SUPPLIED ENTRIES
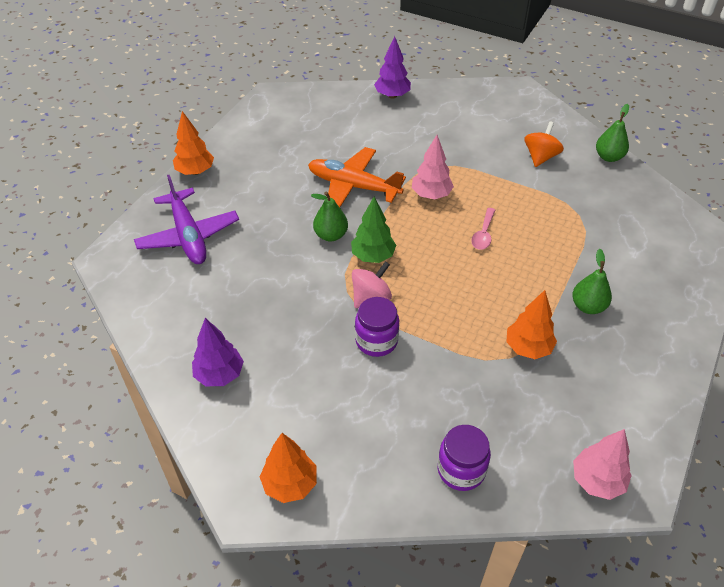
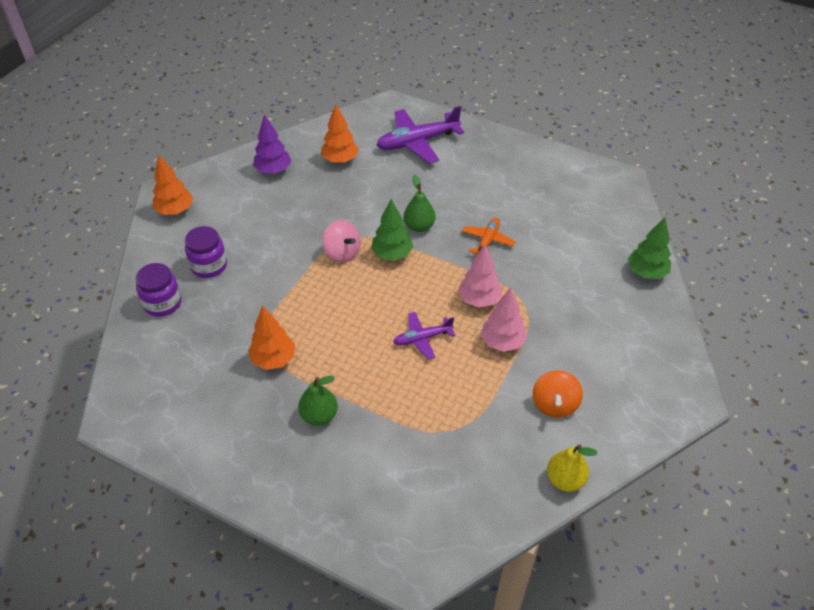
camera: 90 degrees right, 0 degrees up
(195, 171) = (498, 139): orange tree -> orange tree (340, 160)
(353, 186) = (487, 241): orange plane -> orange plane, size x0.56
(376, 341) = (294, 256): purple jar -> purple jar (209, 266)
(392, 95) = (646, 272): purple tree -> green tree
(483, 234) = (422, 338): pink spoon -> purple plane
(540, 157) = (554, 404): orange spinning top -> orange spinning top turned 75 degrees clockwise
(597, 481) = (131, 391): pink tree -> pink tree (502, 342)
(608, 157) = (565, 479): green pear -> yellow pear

EXERCISE INSTRUCTIONS
Go through the records and pull out each line that includes the word "degrees".

RESPONSE BOX
camera: 90 degrees right, 0 degrees up
(540, 157) = (554, 404): orange spinning top -> orange spinning top turned 75 degrees clockwise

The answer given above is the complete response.